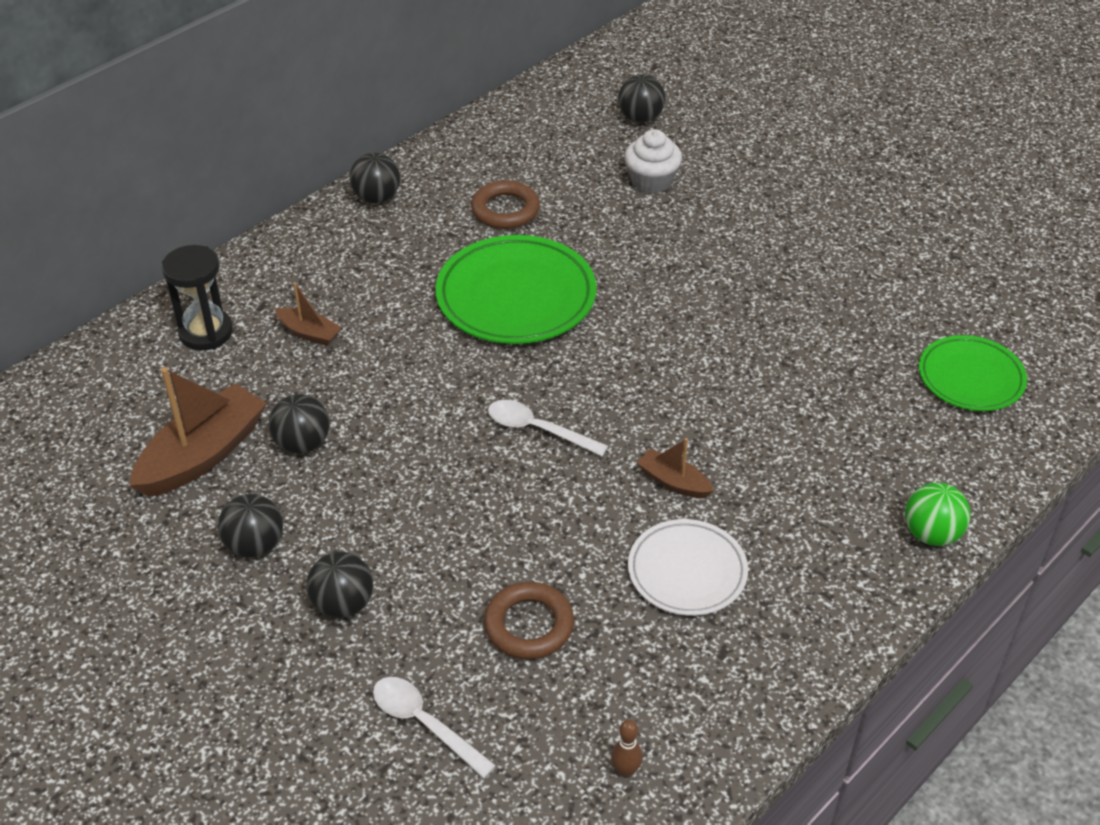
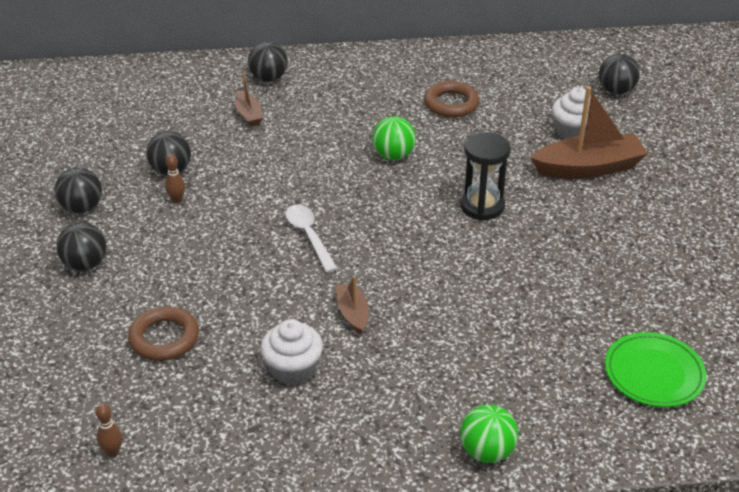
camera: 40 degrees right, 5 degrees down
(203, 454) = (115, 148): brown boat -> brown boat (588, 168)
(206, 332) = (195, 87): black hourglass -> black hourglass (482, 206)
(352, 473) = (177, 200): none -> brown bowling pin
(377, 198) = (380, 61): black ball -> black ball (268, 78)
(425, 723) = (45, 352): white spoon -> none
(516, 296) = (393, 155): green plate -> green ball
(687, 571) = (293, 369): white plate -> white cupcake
...
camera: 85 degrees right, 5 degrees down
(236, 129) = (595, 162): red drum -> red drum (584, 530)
...
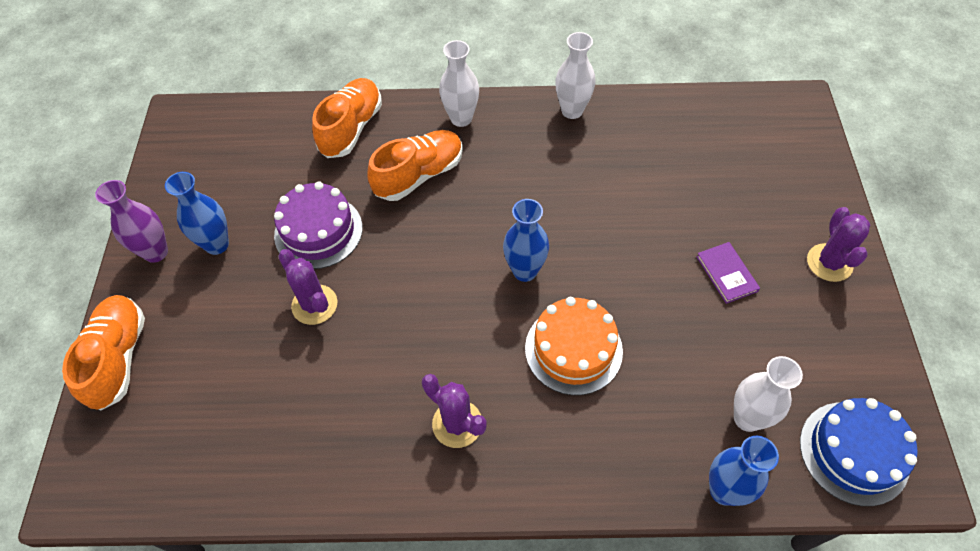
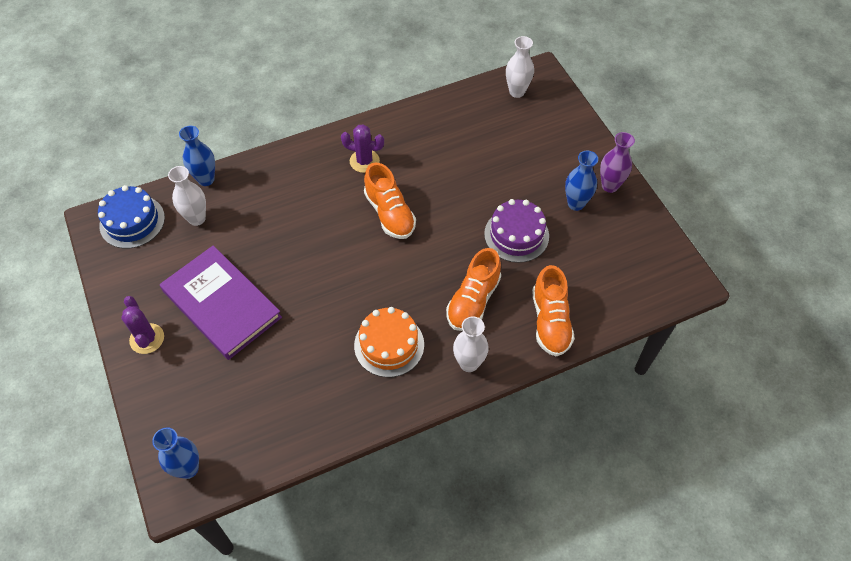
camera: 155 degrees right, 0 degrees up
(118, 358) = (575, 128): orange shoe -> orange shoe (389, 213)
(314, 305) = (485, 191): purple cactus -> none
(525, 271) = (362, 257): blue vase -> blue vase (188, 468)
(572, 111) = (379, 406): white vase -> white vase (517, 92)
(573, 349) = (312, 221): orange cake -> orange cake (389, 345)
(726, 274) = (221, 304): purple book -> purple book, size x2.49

## Your instructions
Of the lines above, extract only those from the line with "(377, 198) = (380, 61): black" to the line with "(687, 571) = (293, 369): white", both included, exactly as written.

## Your solution
(377, 198) = (380, 61): black ball -> black ball (268, 78)
(425, 723) = (45, 352): white spoon -> none
(516, 296) = (393, 155): green plate -> green ball
(687, 571) = (293, 369): white plate -> white cupcake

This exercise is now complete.